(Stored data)

══════════

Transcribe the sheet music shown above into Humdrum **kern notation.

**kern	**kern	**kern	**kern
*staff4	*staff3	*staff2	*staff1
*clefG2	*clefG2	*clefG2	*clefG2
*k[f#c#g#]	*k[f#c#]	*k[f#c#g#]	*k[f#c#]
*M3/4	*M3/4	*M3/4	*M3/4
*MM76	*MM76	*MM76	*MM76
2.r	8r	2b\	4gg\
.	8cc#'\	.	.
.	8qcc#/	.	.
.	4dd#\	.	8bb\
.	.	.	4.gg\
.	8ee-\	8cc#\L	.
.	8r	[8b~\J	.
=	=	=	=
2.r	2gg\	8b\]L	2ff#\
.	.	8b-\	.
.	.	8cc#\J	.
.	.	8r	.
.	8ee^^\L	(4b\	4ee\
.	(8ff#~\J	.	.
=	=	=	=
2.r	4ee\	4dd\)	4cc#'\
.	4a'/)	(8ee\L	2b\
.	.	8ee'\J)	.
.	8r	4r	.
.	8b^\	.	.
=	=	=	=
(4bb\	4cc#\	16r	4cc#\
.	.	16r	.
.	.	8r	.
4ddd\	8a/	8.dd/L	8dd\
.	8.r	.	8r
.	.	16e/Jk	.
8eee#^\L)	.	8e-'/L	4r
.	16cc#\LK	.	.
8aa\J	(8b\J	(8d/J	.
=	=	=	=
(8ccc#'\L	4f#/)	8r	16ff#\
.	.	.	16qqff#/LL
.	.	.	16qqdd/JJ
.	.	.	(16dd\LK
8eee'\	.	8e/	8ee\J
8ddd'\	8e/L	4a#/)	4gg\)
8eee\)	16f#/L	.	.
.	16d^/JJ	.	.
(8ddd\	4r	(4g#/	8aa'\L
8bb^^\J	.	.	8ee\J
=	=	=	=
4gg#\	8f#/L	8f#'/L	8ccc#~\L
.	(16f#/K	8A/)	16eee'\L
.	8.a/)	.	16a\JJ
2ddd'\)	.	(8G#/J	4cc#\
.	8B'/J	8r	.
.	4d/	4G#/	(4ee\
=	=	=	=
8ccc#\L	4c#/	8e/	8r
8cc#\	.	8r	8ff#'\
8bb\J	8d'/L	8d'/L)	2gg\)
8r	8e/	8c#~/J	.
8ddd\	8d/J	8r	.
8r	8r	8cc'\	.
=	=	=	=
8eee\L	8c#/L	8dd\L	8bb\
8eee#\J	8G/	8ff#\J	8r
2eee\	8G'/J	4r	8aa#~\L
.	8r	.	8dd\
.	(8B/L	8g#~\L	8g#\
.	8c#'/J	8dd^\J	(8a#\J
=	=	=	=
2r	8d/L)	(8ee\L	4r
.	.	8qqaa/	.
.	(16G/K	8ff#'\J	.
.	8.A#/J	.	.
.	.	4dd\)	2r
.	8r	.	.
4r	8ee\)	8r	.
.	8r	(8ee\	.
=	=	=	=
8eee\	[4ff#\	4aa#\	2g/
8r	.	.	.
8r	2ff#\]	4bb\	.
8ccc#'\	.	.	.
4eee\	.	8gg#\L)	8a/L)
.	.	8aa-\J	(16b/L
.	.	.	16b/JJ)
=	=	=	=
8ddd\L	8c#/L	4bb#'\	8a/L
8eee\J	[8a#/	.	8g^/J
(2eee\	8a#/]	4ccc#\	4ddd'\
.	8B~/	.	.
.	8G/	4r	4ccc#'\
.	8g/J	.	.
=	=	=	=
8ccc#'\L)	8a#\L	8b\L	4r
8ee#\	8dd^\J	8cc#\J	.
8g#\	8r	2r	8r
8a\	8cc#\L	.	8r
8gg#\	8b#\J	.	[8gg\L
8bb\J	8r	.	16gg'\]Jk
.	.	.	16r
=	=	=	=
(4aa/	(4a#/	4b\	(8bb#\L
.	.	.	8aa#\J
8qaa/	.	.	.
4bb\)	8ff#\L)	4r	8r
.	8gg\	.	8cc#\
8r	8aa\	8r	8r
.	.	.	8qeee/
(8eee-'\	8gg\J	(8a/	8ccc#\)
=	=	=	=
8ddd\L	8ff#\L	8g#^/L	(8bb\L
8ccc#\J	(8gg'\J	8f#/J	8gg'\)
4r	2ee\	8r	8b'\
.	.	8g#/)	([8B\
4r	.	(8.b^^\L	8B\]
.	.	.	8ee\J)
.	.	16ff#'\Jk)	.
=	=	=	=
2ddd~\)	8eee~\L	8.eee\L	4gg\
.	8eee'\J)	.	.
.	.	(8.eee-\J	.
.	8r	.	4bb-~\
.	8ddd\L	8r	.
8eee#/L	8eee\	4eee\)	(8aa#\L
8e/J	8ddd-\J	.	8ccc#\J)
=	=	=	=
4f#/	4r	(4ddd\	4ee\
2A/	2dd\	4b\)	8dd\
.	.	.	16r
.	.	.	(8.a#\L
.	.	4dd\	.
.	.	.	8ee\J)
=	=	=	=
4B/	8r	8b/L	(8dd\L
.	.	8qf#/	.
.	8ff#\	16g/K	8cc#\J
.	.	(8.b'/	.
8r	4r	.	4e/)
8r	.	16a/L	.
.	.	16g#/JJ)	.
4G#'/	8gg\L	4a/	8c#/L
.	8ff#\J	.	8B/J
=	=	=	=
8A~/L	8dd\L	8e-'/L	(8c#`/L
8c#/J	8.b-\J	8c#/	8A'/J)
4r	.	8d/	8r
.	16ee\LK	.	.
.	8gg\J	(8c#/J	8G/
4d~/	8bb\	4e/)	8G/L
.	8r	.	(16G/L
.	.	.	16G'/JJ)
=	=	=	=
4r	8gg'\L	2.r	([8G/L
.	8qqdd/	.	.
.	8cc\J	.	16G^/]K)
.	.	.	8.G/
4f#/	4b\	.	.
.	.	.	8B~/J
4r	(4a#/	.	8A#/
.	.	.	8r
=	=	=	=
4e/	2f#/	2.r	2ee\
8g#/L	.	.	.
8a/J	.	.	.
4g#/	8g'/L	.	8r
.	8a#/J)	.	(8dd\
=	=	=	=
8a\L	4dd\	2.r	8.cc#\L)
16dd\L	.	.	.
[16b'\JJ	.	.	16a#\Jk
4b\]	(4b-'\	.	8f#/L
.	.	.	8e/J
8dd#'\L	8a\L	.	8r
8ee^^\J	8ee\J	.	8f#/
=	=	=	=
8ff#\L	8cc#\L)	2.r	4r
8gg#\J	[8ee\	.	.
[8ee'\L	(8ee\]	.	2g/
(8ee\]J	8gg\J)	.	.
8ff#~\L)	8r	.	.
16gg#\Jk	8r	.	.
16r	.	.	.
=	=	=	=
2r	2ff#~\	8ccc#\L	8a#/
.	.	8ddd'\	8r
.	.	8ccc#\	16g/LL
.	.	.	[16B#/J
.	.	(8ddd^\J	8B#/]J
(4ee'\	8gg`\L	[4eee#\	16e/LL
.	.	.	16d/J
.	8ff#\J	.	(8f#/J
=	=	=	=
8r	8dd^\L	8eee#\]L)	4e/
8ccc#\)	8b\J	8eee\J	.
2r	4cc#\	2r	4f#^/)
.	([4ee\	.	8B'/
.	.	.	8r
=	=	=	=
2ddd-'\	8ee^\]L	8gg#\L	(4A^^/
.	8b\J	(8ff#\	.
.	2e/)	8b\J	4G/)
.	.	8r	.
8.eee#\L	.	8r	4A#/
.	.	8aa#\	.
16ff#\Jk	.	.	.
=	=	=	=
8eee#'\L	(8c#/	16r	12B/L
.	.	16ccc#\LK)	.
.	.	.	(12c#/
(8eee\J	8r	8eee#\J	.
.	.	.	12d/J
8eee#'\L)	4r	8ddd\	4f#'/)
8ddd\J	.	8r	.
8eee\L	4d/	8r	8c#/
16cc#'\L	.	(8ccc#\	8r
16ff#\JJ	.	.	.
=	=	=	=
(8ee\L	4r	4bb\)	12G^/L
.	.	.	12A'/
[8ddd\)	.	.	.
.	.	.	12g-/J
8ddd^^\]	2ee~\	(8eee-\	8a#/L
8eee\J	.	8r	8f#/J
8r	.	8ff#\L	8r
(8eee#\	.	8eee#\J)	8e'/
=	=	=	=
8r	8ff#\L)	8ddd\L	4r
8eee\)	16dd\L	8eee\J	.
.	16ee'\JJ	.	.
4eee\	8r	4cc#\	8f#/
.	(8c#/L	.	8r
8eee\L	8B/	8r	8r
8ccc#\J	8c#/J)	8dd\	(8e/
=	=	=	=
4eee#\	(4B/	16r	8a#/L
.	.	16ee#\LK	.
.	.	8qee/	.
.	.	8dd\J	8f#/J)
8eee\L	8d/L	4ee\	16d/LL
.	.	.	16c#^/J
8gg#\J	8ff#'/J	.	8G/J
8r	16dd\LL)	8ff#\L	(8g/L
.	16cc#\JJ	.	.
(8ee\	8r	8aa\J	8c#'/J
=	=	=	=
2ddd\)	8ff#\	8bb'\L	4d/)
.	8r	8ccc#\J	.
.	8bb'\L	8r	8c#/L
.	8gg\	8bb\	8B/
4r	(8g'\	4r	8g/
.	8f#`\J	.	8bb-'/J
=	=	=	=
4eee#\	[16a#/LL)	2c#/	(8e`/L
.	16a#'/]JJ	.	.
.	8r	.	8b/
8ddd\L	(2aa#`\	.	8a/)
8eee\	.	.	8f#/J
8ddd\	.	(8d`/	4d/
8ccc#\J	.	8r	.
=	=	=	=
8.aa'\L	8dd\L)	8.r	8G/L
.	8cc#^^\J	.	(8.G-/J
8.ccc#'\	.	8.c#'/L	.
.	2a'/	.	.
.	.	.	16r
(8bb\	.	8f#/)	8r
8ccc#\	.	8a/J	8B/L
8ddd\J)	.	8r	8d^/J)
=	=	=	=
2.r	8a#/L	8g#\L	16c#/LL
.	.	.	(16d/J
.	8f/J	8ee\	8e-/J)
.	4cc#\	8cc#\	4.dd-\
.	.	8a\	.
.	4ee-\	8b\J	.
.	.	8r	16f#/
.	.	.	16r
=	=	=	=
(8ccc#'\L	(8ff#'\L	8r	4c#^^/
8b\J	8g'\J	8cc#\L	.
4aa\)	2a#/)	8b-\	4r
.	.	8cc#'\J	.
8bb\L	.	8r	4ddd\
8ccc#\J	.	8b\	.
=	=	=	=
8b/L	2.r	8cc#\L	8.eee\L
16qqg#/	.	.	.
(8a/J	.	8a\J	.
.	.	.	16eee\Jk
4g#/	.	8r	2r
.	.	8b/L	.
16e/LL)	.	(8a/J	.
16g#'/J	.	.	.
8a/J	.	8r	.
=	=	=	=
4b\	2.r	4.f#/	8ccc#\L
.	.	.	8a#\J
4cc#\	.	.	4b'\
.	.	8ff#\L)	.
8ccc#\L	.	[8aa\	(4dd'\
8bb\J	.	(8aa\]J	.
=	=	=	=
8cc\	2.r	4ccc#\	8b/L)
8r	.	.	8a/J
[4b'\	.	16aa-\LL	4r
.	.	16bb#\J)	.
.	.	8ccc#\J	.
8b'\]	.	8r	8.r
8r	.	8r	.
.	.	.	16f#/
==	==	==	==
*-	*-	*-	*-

══════════

__EXERCISE TASK__
List every line of the material above that contains the string "kern".

__OUTPUT OF THE TASK__
Transcribe the sheet music shown above into Humdrum **kern notation.
**kern	**kern	**kern	**kern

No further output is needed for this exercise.